*DATA TO USE*:
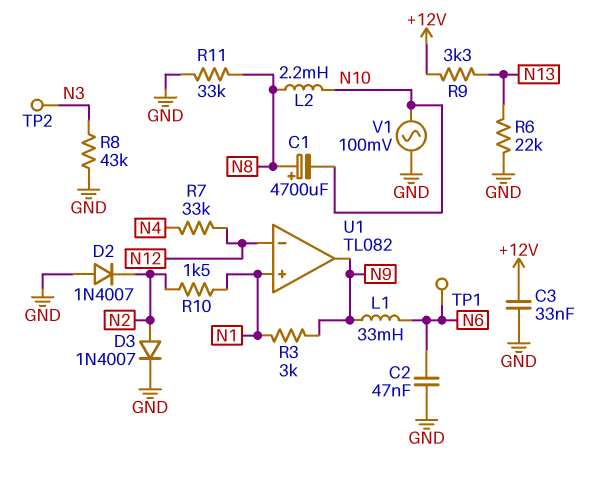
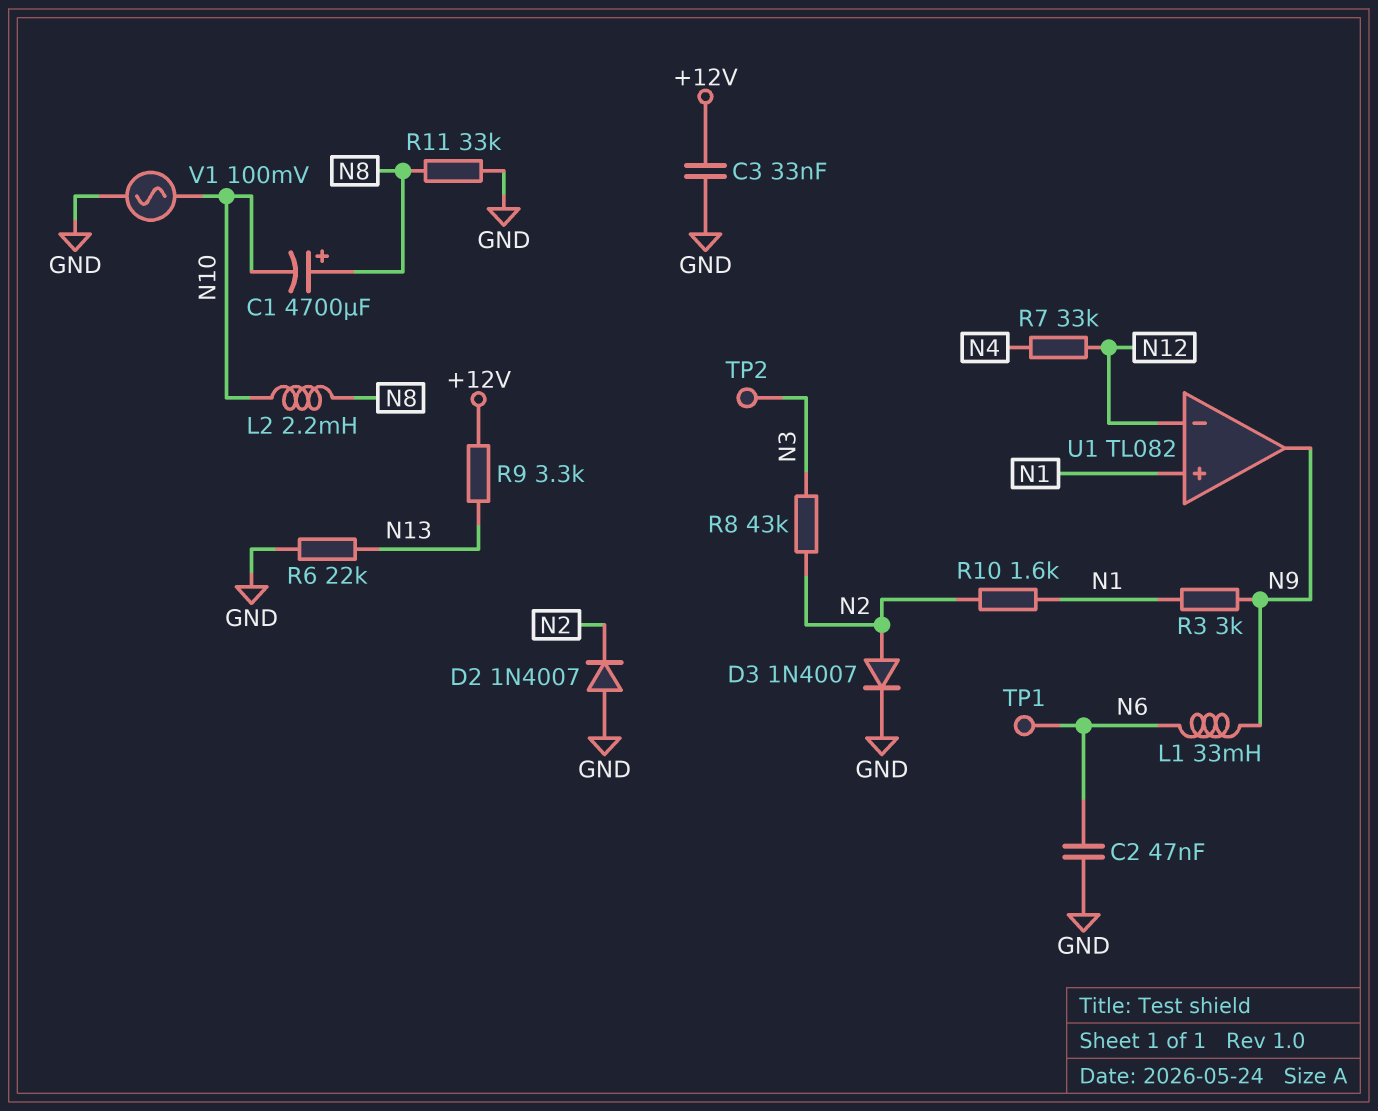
R8: 43k (GND, N3) -> 43k (N2, N3)
R10: 1.5k (N1, N2) -> 1.6k (N1, N2)

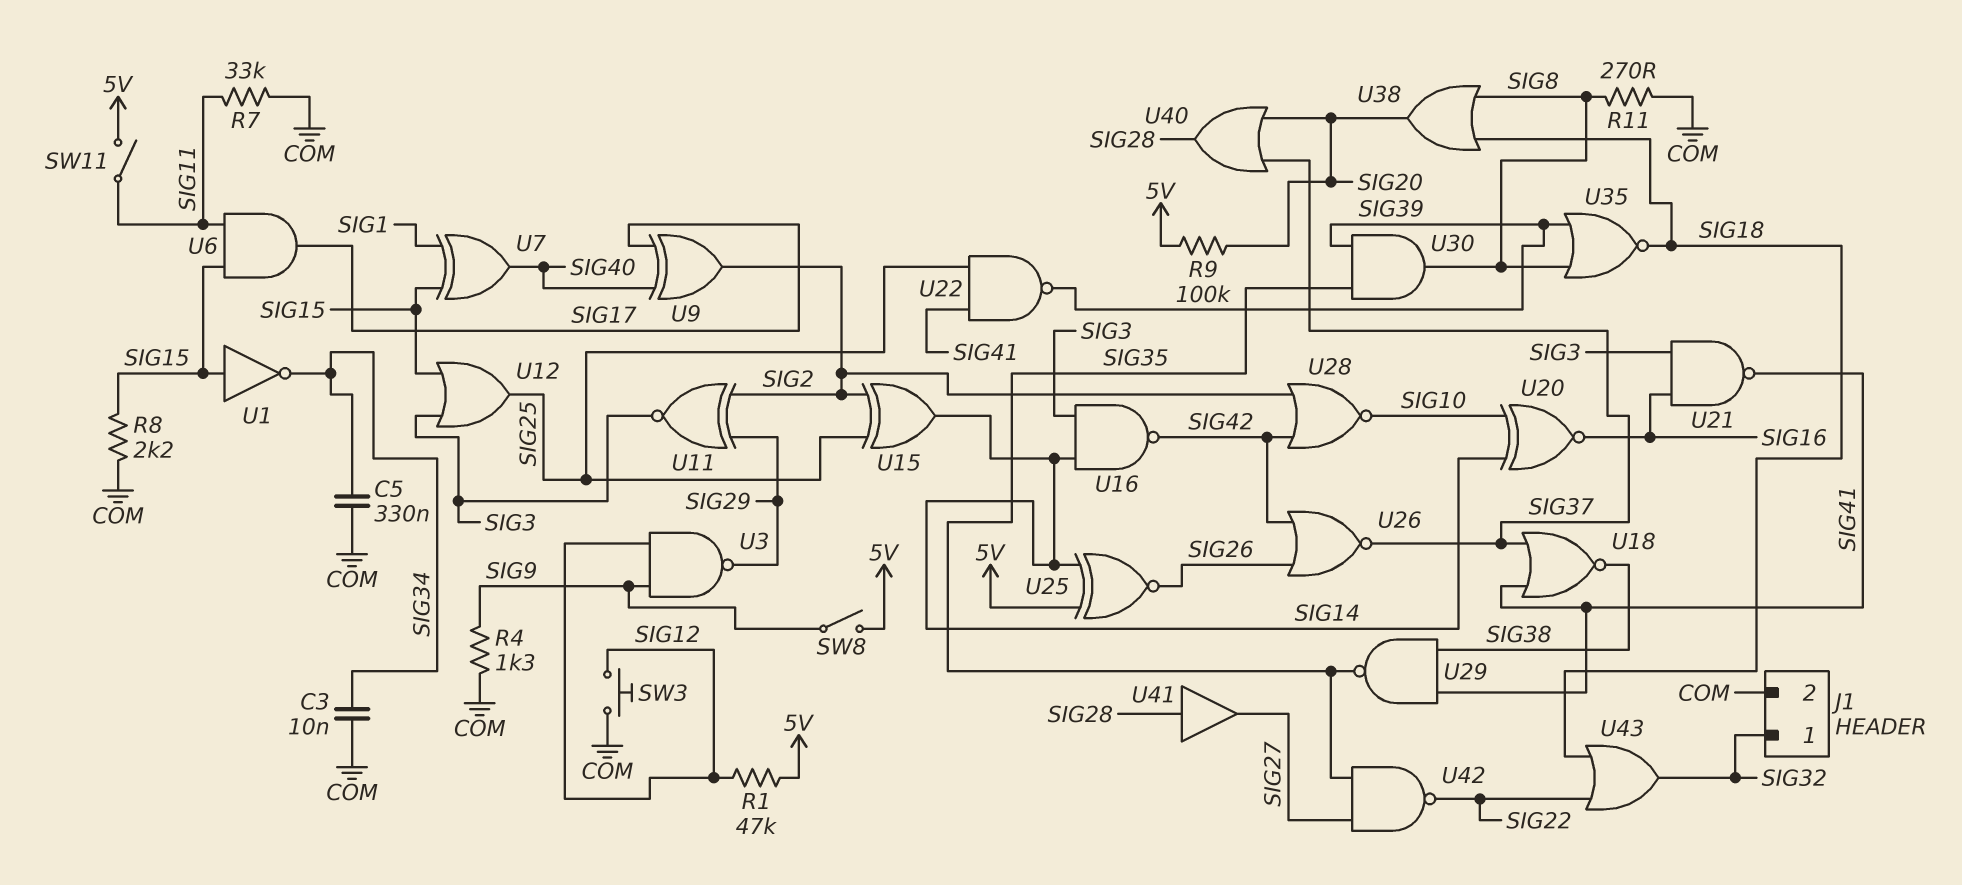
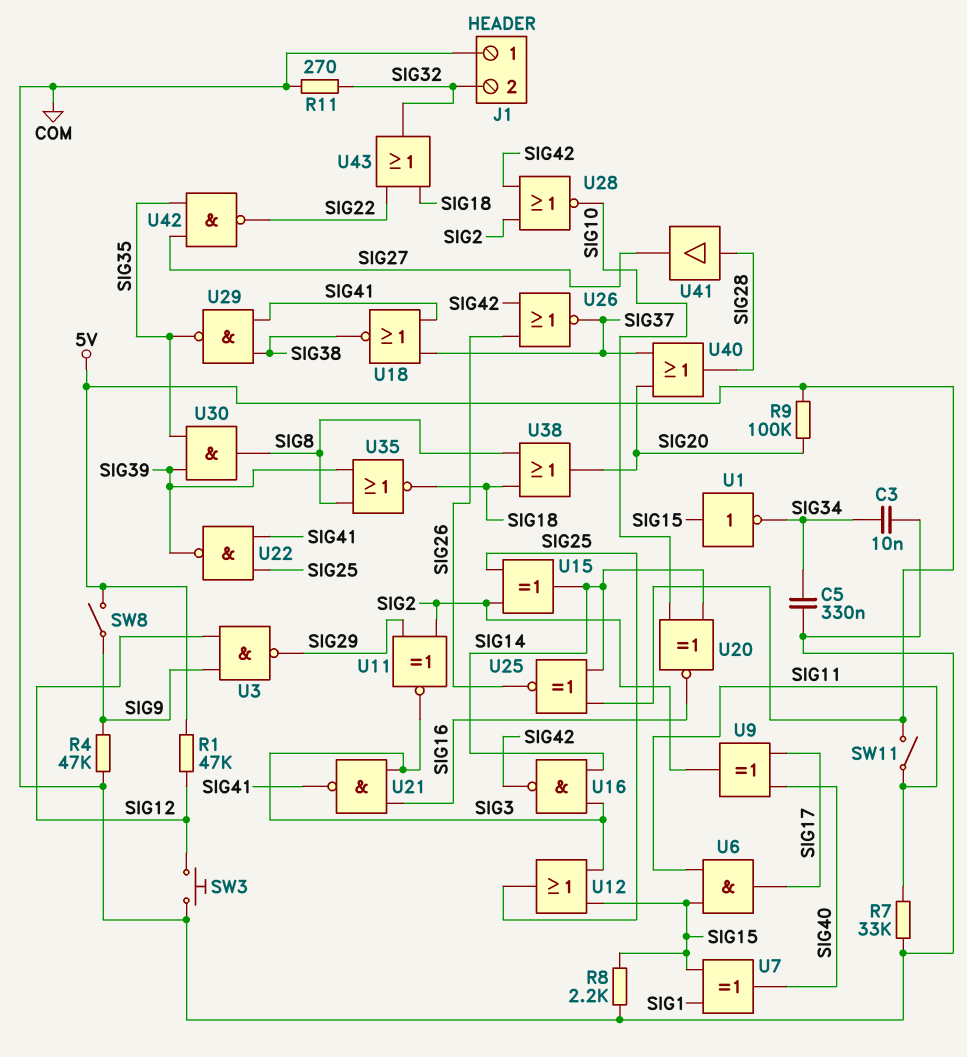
J1 pin 1: SIG32 -> COM
J1 pin 2: COM -> SIG32
R4: 1.3k (COM, SIG9) -> 47k (COM, SIG9)
R11: 270 (COM, SIG8) -> 270 (COM, SIG32)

*YOUR TASK*: Write out exactly the lines from the line containing "J1 pin 2: COM -> SIG32" to the end of the listing above, both included, and nothing else.

*WRITTEN RESPONSE*:
J1 pin 2: COM -> SIG32
R4: 1.3k (COM, SIG9) -> 47k (COM, SIG9)
R11: 270 (COM, SIG8) -> 270 (COM, SIG32)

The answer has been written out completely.